┌──

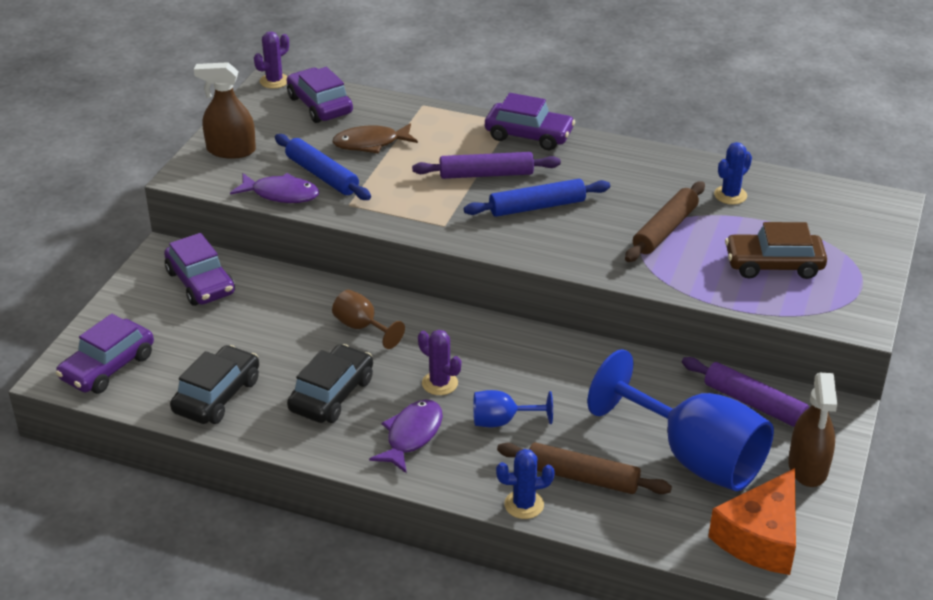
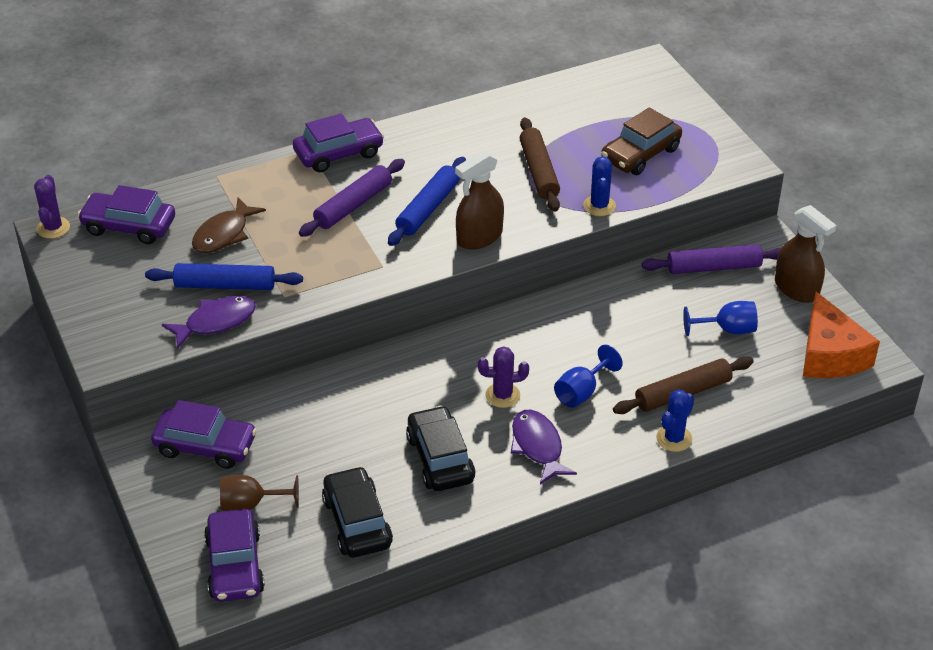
camera: 45 degrees left, 5 degrees up
(231, 150) = (112, 312): brown spray bottle -> brown spray bottle (479, 237)
(362, 327) = (387, 393): brown goblet -> brown goblet (251, 504)
(694, 457) = (727, 330): blue goblet -> blue goblet, size x0.46
(730, 195) = (545, 118): blue cactus -> blue cactus (599, 206)

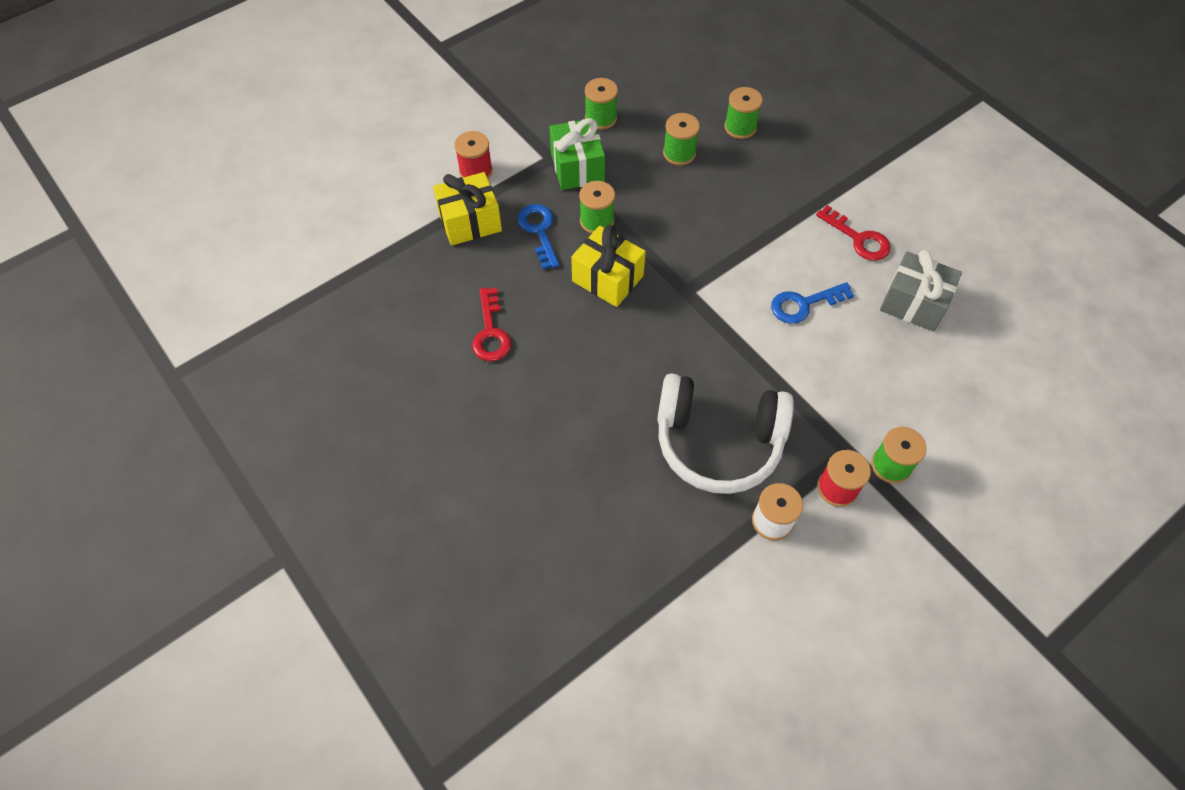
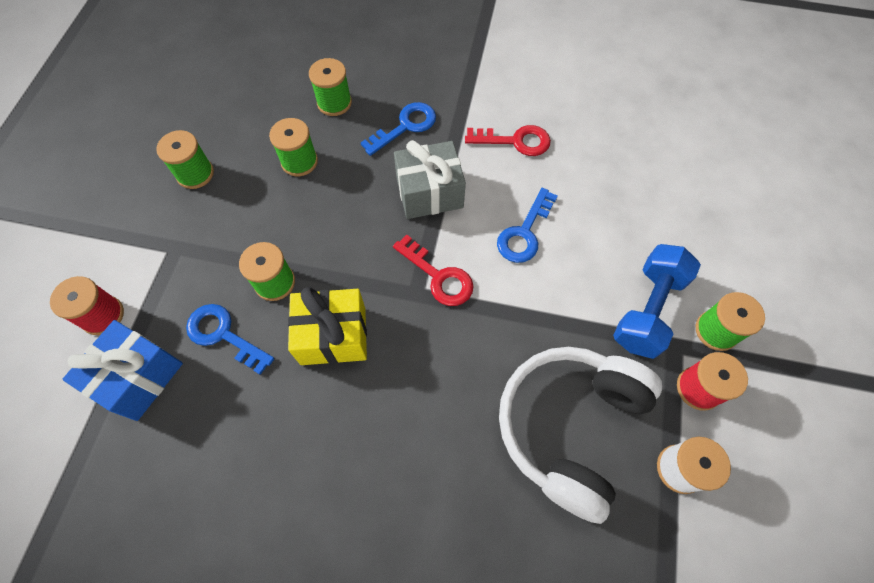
camera: 40 degrees left, 5 degrees up
(470, 221) = (139, 377): yellow gift -> blue gift
(490, 332) = (260, 489): red key -> red key (439, 277)
(577, 167) = (211, 239): green gift -> none
(718, 442) = (570, 427): white headphones -> white headphones turned 150 degrees clockwise
(780, 176) = (405, 126): none -> blue key
(849, 415) = (647, 309): none -> blue dumbbell
(913, 303) = (604, 169): grey gift -> grey gift (429, 193)

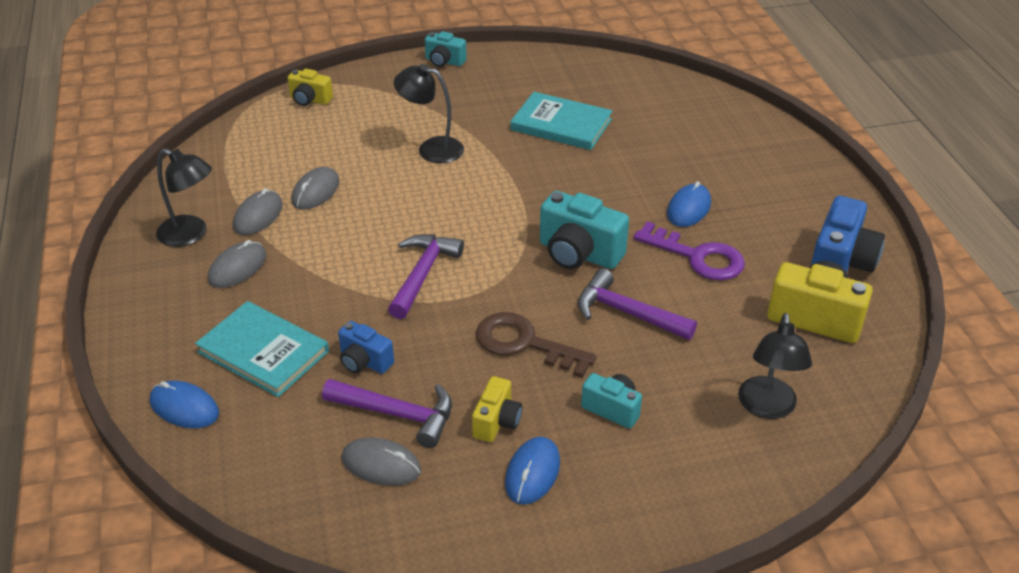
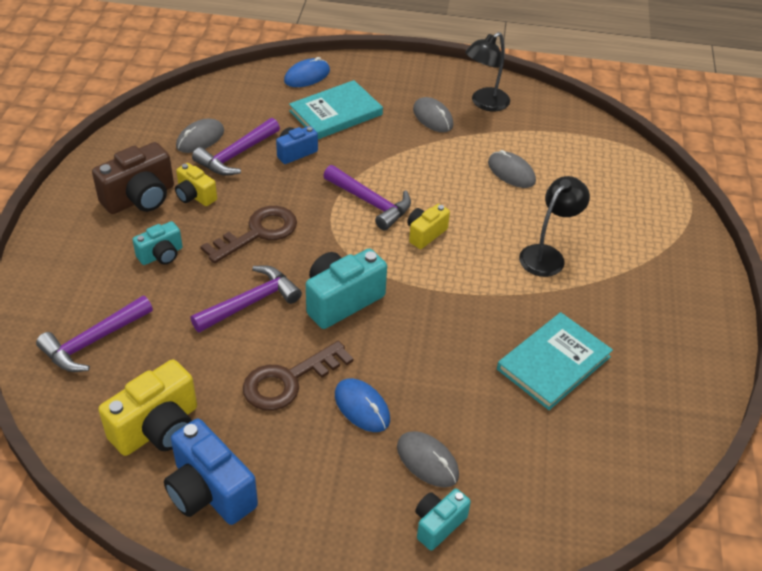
camera: 110 degrees right, 5 degrees up
(258, 216) = (492, 137): grey mouse -> grey mouse (427, 461)
(310, 100) = (662, 198): yellow camera -> yellow camera (425, 234)
(444, 61) = (714, 310): turquoise camera -> turquoise camera (438, 524)
(532, 473) = (140, 198): blue mouse -> brown camera
(698, 257) = (288, 380): purple key -> brown key
(767, 408) = (93, 342): black lamp -> purple hammer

└──

[EXERCISE REQUIREMENTS] Without any of the pictures, reproduce the listing above exactly.

[RESULT FOR THIS EXERCISE]
camera: 45 degrees left, 5 degrees up
(231, 150) = (112, 312): brown spray bottle -> brown spray bottle (479, 237)
(362, 327) = (387, 393): brown goblet -> brown goblet (251, 504)
(694, 457) = (727, 330): blue goblet -> blue goblet, size x0.46
(730, 195) = (545, 118): blue cactus -> blue cactus (599, 206)

camera: 40 degrees left, 5 degrees up
(470, 221) = (139, 377): yellow gift -> blue gift
(490, 332) = (260, 489): red key -> red key (439, 277)
(577, 167) = (211, 239): green gift -> none
(718, 442) = (570, 427): white headphones -> white headphones turned 150 degrees clockwise
(780, 176) = (405, 126): none -> blue key
(849, 415) = (647, 309): none -> blue dumbbell
(913, 303) = (604, 169): grey gift -> grey gift (429, 193)

camera: 110 degrees right, 5 degrees up
(258, 216) = (492, 137): grey mouse -> grey mouse (427, 461)
(310, 100) = (662, 198): yellow camera -> yellow camera (425, 234)
(444, 61) = (714, 310): turquoise camera -> turquoise camera (438, 524)
(532, 473) = (140, 198): blue mouse -> brown camera
(698, 257) = (288, 380): purple key -> brown key
(767, 408) = (93, 342): black lamp -> purple hammer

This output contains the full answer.